-- REQUIREMENT --
Leave out the pictures and set down the rest of the listing below word for word.

-- DATASET EXCERPT --
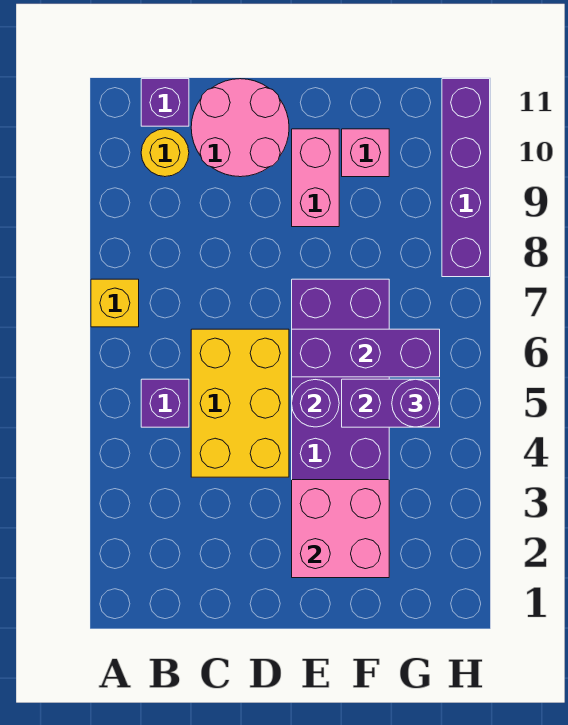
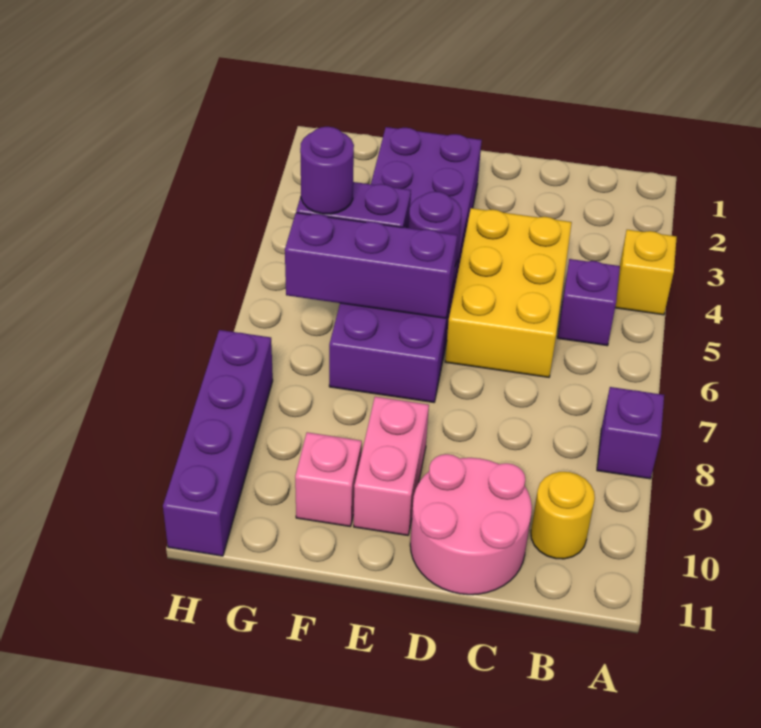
yellow brick A7 level 1 -> yellow brick A4 level 1
purple brick B11 level 1 -> purple brick A8 level 1
pink brick E2:F3 level 2 -> none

-- ANSWER SECTION --
yellow brick A7 level 1 -> yellow brick A4 level 1
purple brick B11 level 1 -> purple brick A8 level 1
pink brick E2:F3 level 2 -> none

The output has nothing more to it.